──────── Recorded information ────────

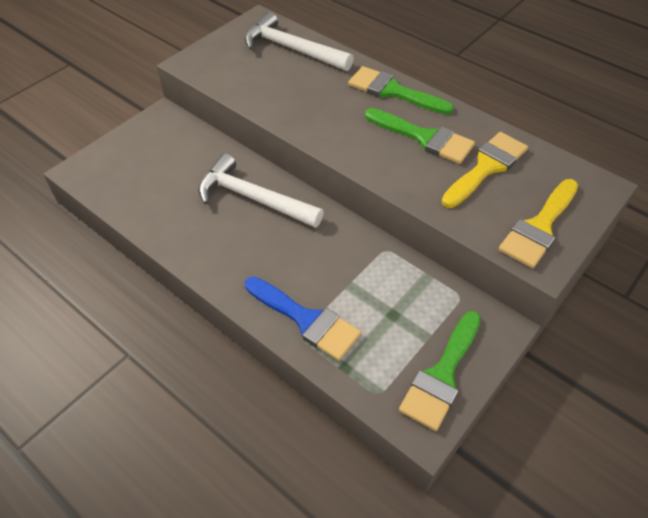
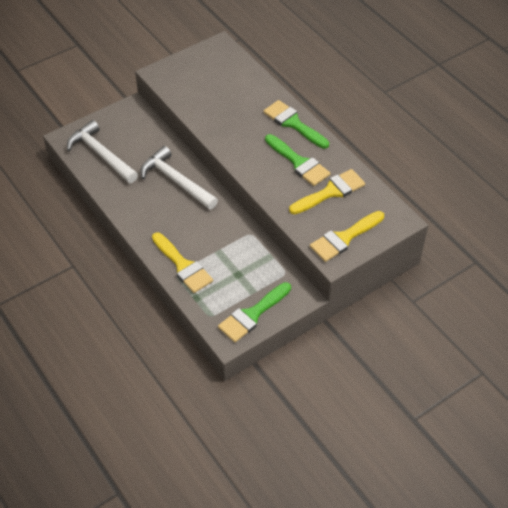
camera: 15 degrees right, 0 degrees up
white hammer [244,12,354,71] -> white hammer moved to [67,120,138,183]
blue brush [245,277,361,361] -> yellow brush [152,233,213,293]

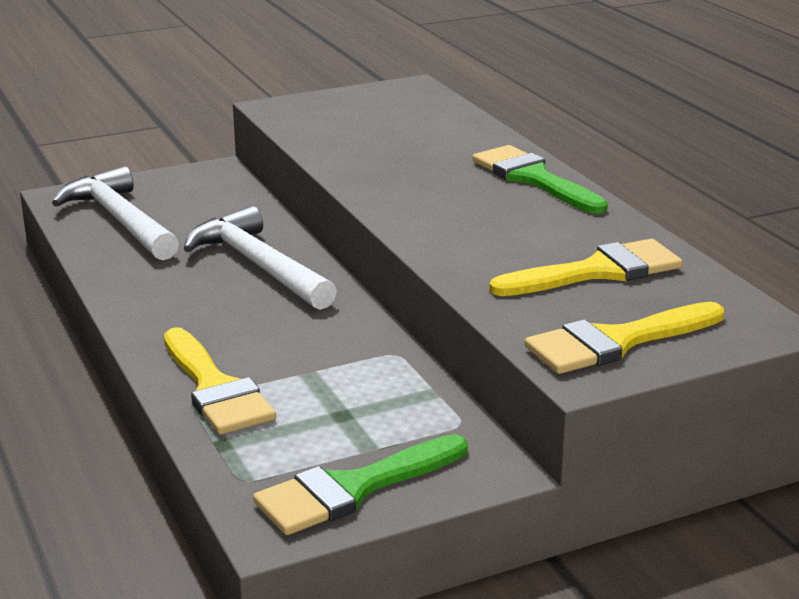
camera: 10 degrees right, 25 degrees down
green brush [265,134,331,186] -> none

────────
──────── Recorded information ────────

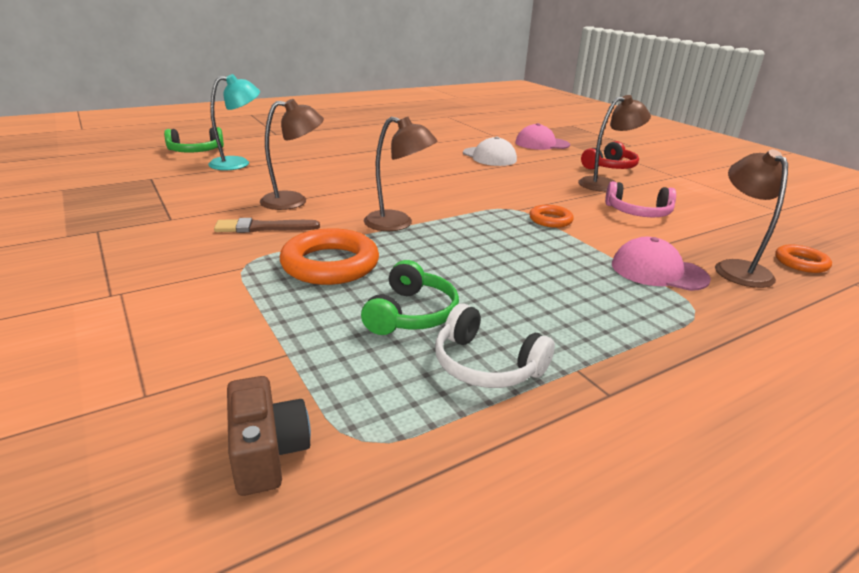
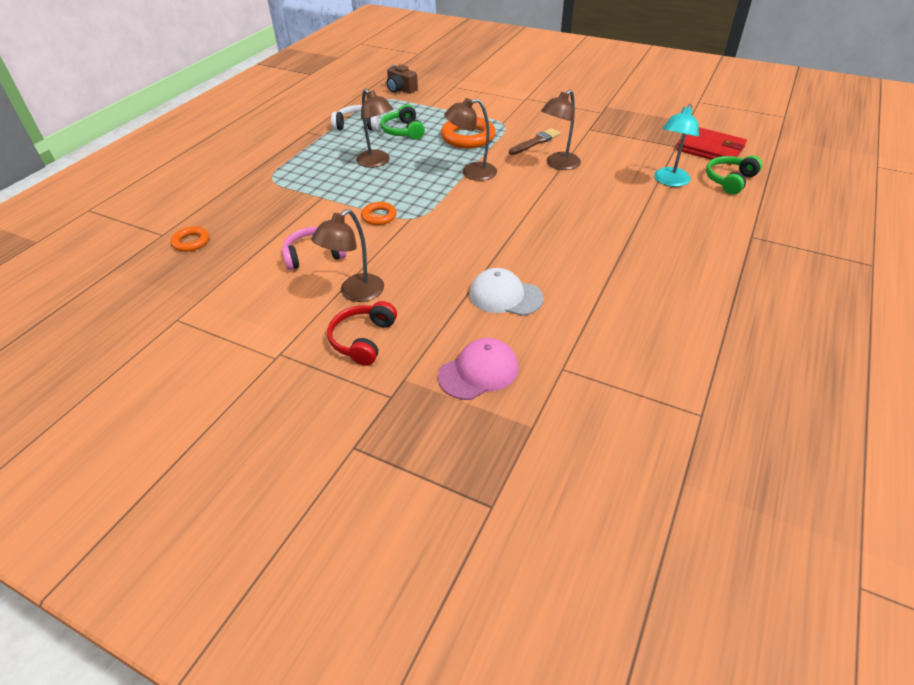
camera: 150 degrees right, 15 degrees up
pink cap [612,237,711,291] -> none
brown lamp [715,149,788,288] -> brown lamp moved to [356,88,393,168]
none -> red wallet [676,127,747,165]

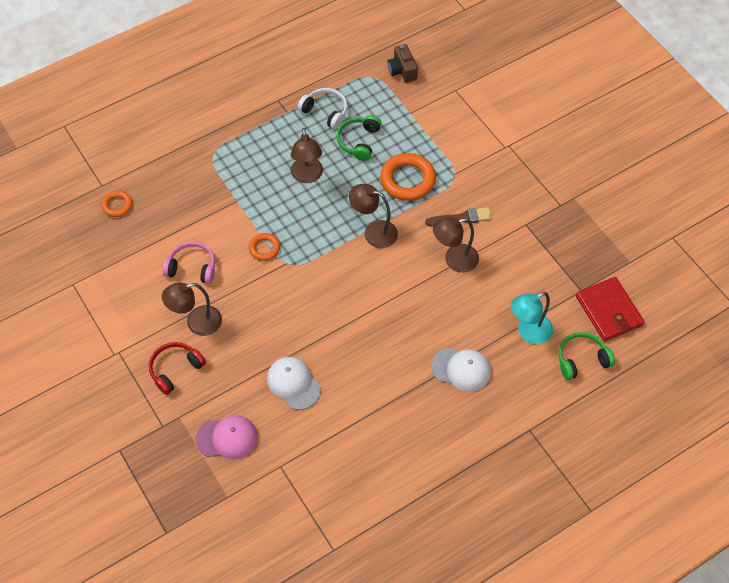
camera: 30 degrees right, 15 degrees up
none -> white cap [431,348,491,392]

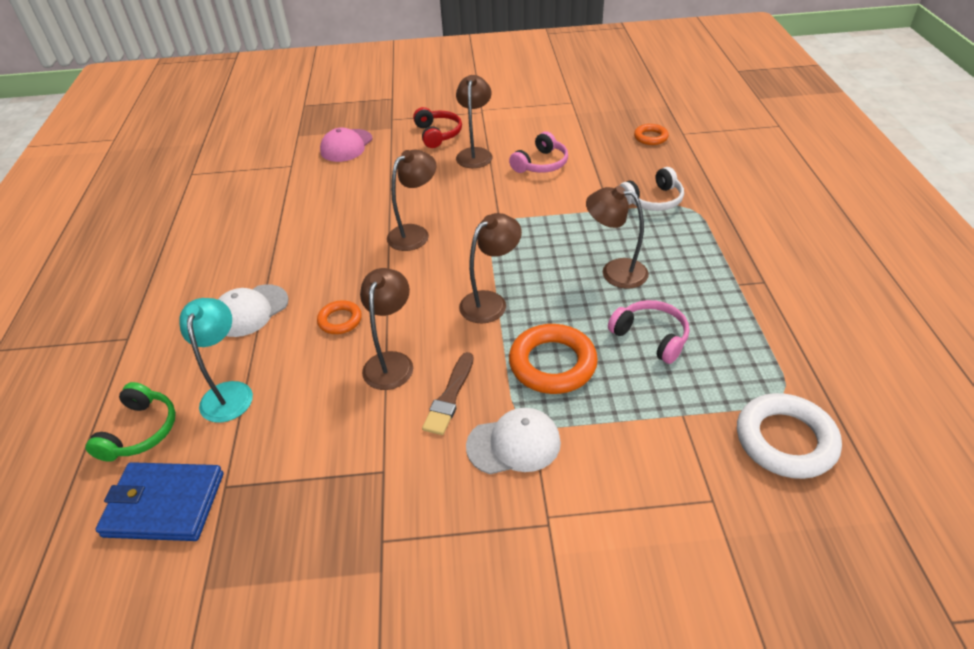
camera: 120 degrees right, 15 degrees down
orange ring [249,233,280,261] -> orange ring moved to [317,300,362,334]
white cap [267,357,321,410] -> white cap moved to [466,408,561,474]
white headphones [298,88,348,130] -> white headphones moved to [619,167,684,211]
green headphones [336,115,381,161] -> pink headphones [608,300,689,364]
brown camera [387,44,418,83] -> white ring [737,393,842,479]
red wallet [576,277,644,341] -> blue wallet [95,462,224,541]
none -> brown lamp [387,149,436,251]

────────

Write out exactly the lines above from the line with "white headphones [298,88,348,130]" through the line with "red wallet [576,277,644,341]", both of them included, and leave out all other lines.

▸ Response area:
white headphones [298,88,348,130] -> white headphones moved to [619,167,684,211]
green headphones [336,115,381,161] -> pink headphones [608,300,689,364]
brown camera [387,44,418,83] -> white ring [737,393,842,479]
red wallet [576,277,644,341] -> blue wallet [95,462,224,541]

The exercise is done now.